Please rewrite the items between the lines holding "Mar [118, 281]" and "Nemesis [118, 187]", inclusive, as a Markdown table with a Row column numbering each line and a Line column holding its text, leaving out any blank lines.

Dataset excerpt:
○ ○ ○ ○
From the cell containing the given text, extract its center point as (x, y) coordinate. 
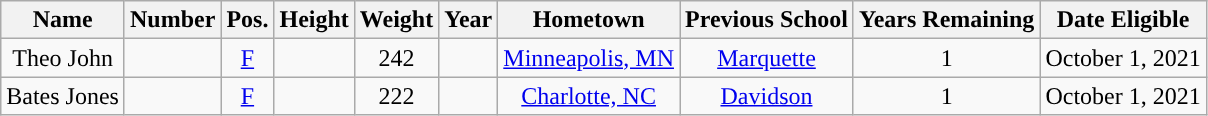
Number (172, 20)
222 (396, 96)
Previous School (767, 20)
242 (396, 58)
Year (468, 20)
Years Remaining (946, 20)
Name (63, 20)
Height (314, 20)
Date Eligible (1123, 20)
Davidson (767, 96)
Pos. (248, 20)
Hometown (589, 20)
Minneapolis, MN (589, 58)
Bates Jones (63, 96)
Theo John (63, 58)
Marquette (767, 58)
Weight (396, 20)
Charlotte, NC (589, 96)
Output the [x, y] coordinate of the center of the cell containing the given text.  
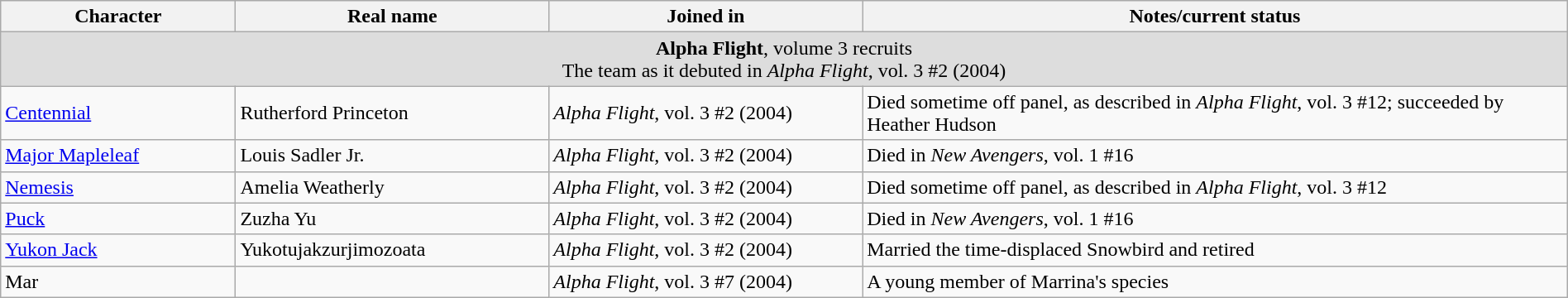
Mar [118, 281]
Real name [392, 17]
Notes/current status [1216, 17]
Alpha Flight, volume 3 recruitsThe team as it debuted in Alpha Flight, vol. 3 #2 (2004) [784, 60]
Died sometime off panel, as described in Alpha Flight, vol. 3 #12; succeeded by Heather Hudson [1216, 112]
Yukon Jack [118, 250]
Centennial [118, 112]
Puck [118, 218]
Major Mapleleaf [118, 155]
Louis Sadler Jr. [392, 155]
Amelia Weatherly [392, 187]
Alpha Flight, vol. 3 #7 (2004) [706, 281]
A young member of Marrina's species [1216, 281]
Joined in [706, 17]
Nemesis [118, 187]
Yukotujakzurjimozoata [392, 250]
Married the time-displaced Snowbird and retired [1216, 250]
Rutherford Princeton [392, 112]
Died sometime off panel, as described in Alpha Flight, vol. 3 #12 [1216, 187]
Zuzha Yu [392, 218]
Character [118, 17]
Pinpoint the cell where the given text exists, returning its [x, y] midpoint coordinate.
○ ○ ○ ○
RESULT FOR THIS EXERCISE:
| Row | Line |
|---|---|
| 1 | Mar [118, 281] |
| 2 | Real name [392, 17] |
| 3 | Notes/current status [1216, 17] |
| 4 | Alpha Flight, volume 3 recruitsThe team as it debuted in Alpha Flight, vol. 3 #2 (2004) [784, 60] |
| 5 | Died sometime off panel, as described in Alpha Flight, vol. 3 #12; succeeded by Heather Hudson [1216, 112] |
| 6 | Yukon Jack [118, 250] |
| 7 | Centennial [118, 112] |
| 8 | Puck [118, 218] |
| 9 | Major Mapleleaf [118, 155] |
| 10 | Louis Sadler Jr. [392, 155] |
| 11 | Amelia Weatherly [392, 187] |
| 12 | Alpha Flight, vol. 3 #7 (2004) [706, 281] |
| 13 | A young member of Marrina's species [1216, 281] |
| 14 | Joined in [706, 17] |
| 15 | Nemesis [118, 187] |